» **Data listing**
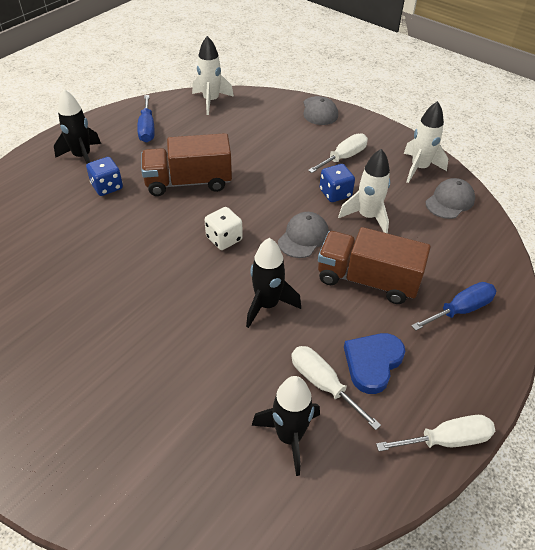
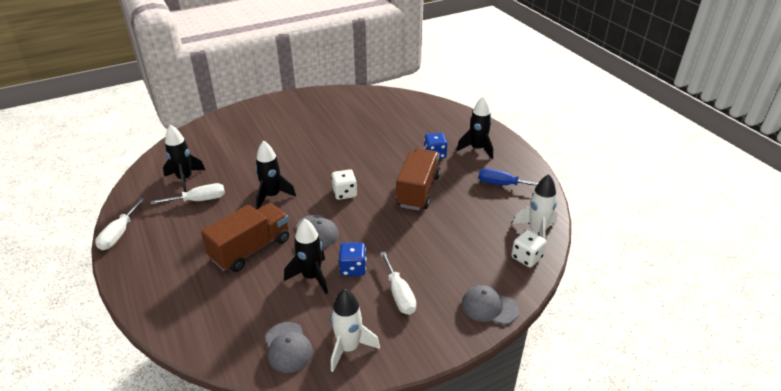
camera: 115 degrees right, 10 degrees down
(249, 102) = (526, 257): none -> white dice
(367, 217) = (311, 277): white rocket -> black rocket
(372, 363) = (191, 225): blue heart -> none
(460, 310) = (182, 287): blue screwdriver -> none

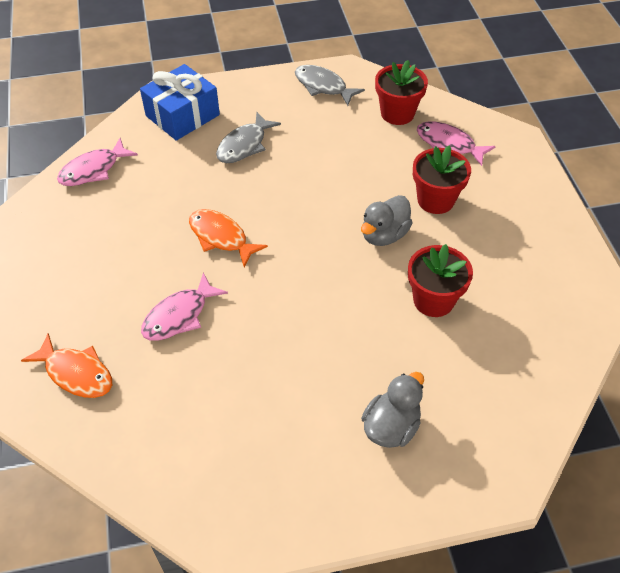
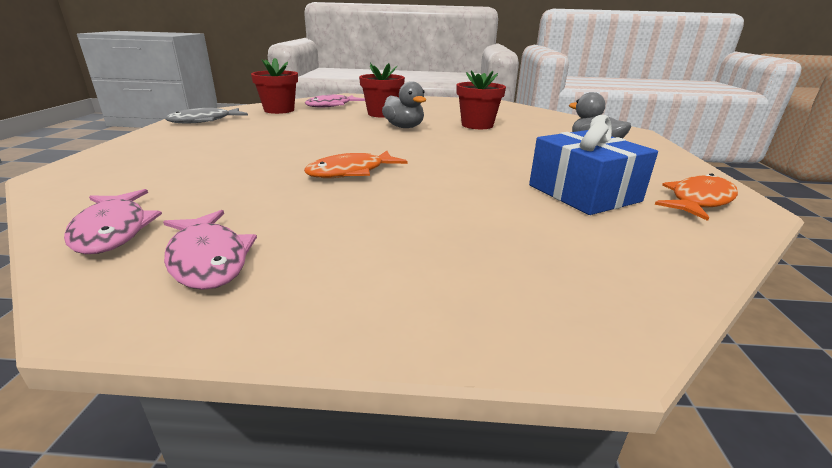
camera: 75 degrees left, 25 degrees down
(76, 373) = (536, 277): orange fish -> orange fish (698, 200)
(179, 316) = (453, 201): pink fish -> pink fish (208, 259)
(182, 115) = (121, 169): blue gift -> blue gift (583, 193)
(244, 145) = (229, 150): grey fish -> none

» **Directions**
Print out every record above exactly as given. Do not include the pictures.

» **Finished task**
camera: 115 degrees right, 10 degrees down
(249, 102) = (526, 257): none -> white dice
(367, 217) = (311, 277): white rocket -> black rocket
(372, 363) = (191, 225): blue heart -> none
(460, 310) = (182, 287): blue screwdriver -> none

camera: 75 degrees left, 25 degrees down
(76, 373) = (536, 277): orange fish -> orange fish (698, 200)
(179, 316) = (453, 201): pink fish -> pink fish (208, 259)
(182, 115) = (121, 169): blue gift -> blue gift (583, 193)
(244, 145) = (229, 150): grey fish -> none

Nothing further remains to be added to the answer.